◆ **ACTIVITY**
Among the following entries, count the lines that contain "plus" and report only the result.

◆ **EXTRACTED DATA**
--*--

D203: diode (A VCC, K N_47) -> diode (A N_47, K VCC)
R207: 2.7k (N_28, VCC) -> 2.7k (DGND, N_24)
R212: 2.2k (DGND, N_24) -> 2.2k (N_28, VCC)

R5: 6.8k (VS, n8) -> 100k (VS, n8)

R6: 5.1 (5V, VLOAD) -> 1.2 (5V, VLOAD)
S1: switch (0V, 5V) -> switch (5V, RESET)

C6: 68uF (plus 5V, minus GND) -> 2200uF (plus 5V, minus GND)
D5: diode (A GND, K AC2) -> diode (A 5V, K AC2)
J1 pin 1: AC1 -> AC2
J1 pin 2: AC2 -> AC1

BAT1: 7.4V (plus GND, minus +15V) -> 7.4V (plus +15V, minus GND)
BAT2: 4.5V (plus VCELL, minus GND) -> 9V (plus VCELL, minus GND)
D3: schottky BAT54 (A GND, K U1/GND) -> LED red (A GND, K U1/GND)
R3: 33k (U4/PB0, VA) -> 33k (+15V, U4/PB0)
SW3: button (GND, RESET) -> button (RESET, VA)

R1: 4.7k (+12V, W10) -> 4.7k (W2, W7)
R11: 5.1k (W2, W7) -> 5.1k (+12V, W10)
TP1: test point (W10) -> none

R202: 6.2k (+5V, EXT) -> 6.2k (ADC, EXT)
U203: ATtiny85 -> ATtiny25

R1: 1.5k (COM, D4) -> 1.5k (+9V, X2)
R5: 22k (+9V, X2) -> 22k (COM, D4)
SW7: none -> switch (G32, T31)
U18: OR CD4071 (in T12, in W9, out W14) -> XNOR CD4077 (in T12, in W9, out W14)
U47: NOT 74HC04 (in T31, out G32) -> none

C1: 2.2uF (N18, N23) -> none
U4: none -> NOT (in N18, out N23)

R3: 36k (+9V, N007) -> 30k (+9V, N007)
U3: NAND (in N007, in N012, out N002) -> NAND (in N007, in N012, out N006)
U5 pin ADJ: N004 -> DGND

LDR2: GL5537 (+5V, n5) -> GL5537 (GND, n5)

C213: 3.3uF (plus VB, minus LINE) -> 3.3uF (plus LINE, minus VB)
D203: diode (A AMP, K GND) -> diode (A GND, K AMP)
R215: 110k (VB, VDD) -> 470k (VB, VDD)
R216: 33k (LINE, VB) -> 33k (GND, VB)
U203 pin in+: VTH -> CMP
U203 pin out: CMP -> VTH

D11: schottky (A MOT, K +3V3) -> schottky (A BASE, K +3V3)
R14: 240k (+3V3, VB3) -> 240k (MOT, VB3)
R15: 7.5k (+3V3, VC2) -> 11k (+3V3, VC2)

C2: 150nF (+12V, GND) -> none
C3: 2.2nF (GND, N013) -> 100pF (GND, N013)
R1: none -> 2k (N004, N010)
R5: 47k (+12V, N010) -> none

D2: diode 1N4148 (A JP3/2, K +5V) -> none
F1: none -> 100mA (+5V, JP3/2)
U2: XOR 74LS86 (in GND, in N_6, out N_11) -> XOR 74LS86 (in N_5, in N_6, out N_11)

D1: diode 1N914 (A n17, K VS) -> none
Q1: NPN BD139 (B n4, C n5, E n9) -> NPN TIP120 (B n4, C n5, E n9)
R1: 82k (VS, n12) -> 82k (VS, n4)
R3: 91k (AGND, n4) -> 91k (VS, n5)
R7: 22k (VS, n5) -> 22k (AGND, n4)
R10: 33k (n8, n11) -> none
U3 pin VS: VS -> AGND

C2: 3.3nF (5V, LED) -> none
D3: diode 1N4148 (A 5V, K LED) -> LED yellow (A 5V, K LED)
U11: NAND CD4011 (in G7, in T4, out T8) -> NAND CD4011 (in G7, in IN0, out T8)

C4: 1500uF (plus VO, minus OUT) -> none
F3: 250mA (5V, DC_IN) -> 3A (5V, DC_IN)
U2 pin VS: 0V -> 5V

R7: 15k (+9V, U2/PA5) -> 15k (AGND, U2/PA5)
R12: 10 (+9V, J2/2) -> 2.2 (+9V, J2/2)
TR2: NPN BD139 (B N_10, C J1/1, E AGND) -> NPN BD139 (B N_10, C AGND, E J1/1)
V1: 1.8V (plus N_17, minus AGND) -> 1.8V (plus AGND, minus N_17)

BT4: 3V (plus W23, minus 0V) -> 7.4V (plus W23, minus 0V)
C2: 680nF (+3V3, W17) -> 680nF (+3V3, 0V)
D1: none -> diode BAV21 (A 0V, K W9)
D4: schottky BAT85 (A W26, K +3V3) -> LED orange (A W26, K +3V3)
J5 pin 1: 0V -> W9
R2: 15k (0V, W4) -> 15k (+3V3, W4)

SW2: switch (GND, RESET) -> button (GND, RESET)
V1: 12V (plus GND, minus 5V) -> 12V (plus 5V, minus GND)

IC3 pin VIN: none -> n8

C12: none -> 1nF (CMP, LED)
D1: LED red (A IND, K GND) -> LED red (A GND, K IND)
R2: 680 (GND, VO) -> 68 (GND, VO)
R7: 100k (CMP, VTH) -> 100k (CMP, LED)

--*--

◆ **PROBLEM SOLUTION**
8